"""

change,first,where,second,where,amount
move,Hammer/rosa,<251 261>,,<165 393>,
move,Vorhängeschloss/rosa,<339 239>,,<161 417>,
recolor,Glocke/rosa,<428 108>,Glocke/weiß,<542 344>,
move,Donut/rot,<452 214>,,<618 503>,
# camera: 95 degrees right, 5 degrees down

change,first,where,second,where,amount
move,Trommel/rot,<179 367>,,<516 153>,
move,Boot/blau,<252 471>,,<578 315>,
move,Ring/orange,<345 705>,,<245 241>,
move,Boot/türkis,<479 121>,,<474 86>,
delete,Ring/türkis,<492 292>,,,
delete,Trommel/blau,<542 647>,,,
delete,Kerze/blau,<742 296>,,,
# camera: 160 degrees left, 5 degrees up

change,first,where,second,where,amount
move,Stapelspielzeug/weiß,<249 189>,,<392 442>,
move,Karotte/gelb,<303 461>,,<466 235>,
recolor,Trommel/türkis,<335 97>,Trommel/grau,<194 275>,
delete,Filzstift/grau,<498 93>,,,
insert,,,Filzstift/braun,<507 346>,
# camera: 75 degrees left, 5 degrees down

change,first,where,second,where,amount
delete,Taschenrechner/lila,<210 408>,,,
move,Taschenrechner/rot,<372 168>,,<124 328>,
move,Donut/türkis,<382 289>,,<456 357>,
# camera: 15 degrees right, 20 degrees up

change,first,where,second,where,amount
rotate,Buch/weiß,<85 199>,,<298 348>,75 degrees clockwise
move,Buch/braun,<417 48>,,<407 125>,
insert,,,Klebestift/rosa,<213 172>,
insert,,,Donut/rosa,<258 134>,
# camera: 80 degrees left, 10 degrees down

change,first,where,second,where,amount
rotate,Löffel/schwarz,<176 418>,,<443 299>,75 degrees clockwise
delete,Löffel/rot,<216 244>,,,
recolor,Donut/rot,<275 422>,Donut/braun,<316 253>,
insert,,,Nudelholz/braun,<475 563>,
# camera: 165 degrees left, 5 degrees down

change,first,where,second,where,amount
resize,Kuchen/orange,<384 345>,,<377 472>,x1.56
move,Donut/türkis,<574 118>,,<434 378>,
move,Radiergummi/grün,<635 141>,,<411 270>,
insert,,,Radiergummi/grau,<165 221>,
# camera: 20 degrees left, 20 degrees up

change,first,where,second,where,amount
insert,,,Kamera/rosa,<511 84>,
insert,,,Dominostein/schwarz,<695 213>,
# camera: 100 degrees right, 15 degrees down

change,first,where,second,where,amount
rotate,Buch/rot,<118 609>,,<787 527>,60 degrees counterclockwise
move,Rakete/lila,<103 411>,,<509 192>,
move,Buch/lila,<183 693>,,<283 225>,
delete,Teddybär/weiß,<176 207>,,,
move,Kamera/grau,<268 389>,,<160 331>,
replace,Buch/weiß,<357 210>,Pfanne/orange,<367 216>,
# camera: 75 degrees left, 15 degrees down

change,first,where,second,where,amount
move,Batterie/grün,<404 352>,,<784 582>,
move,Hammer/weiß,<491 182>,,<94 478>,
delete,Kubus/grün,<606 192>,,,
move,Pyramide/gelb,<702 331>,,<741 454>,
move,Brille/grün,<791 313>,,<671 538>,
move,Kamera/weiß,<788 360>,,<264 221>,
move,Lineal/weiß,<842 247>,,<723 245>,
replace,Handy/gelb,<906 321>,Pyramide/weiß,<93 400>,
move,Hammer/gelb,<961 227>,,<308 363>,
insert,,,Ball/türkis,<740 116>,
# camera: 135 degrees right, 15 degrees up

"""

◆ Activity
So that nothing differs from the original, transcribe all of the records above.

◆ Solution for this task
change,first,where,second,where,amount
move,Hammer/rosa,<251 261>,,<165 393>,
move,Vorhängeschloss/rosa,<339 239>,,<161 417>,
recolor,Glocke/rosa,<428 108>,Glocke/weiß,<542 344>,
move,Donut/rot,<452 214>,,<618 503>,
# camera: 95 degrees right, 5 degrees down

change,first,where,second,where,amount
move,Trommel/rot,<179 367>,,<516 153>,
move,Boot/blau,<252 471>,,<578 315>,
move,Ring/orange,<345 705>,,<245 241>,
move,Boot/türkis,<479 121>,,<474 86>,
delete,Ring/türkis,<492 292>,,,
delete,Trommel/blau,<542 647>,,,
delete,Kerze/blau,<742 296>,,,
# camera: 160 degrees left, 5 degrees up

change,first,where,second,where,amount
move,Stapelspielzeug/weiß,<249 189>,,<392 442>,
move,Karotte/gelb,<303 461>,,<466 235>,
recolor,Trommel/türkis,<335 97>,Trommel/grau,<194 275>,
delete,Filzstift/grau,<498 93>,,,
insert,,,Filzstift/braun,<507 346>,
# camera: 75 degrees left, 5 degrees down

change,first,where,second,where,amount
delete,Taschenrechner/lila,<210 408>,,,
move,Taschenrechner/rot,<372 168>,,<124 328>,
move,Donut/türkis,<382 289>,,<456 357>,
# camera: 15 degrees right, 20 degrees up

change,first,where,second,where,amount
rotate,Buch/weiß,<85 199>,,<298 348>,75 degrees clockwise
move,Buch/braun,<417 48>,,<407 125>,
insert,,,Klebestift/rosa,<213 172>,
insert,,,Donut/rosa,<258 134>,
# camera: 80 degrees left, 10 degrees down

change,first,where,second,where,amount
rotate,Löffel/schwarz,<176 418>,,<443 299>,75 degrees clockwise
delete,Löffel/rot,<216 244>,,,
recolor,Donut/rot,<275 422>,Donut/braun,<316 253>,
insert,,,Nudelholz/braun,<475 563>,
# camera: 165 degrees left, 5 degrees down

change,first,where,second,where,amount
resize,Kuchen/orange,<384 345>,,<377 472>,x1.56
move,Donut/türkis,<574 118>,,<434 378>,
move,Radiergummi/grün,<635 141>,,<411 270>,
insert,,,Radiergummi/grau,<165 221>,
# camera: 20 degrees left, 20 degrees up

change,first,where,second,where,amount
insert,,,Kamera/rosa,<511 84>,
insert,,,Dominostein/schwarz,<695 213>,
# camera: 100 degrees right, 15 degrees down

change,first,where,second,where,amount
rotate,Buch/rot,<118 609>,,<787 527>,60 degrees counterclockwise
move,Rakete/lila,<103 411>,,<509 192>,
move,Buch/lila,<183 693>,,<283 225>,
delete,Teddybär/weiß,<176 207>,,,
move,Kamera/grau,<268 389>,,<160 331>,
replace,Buch/weiß,<357 210>,Pfanne/orange,<367 216>,
# camera: 75 degrees left, 15 degrees down

change,first,where,second,where,amount
move,Batterie/grün,<404 352>,,<784 582>,
move,Hammer/weiß,<491 182>,,<94 478>,
delete,Kubus/grün,<606 192>,,,
move,Pyramide/gelb,<702 331>,,<741 454>,
move,Brille/grün,<791 313>,,<671 538>,
move,Kamera/weiß,<788 360>,,<264 221>,
move,Lineal/weiß,<842 247>,,<723 245>,
replace,Handy/gelb,<906 321>,Pyramide/weiß,<93 400>,
move,Hammer/gelb,<961 227>,,<308 363>,
insert,,,Ball/türkis,<740 116>,
# camera: 135 degrees right, 15 degrees up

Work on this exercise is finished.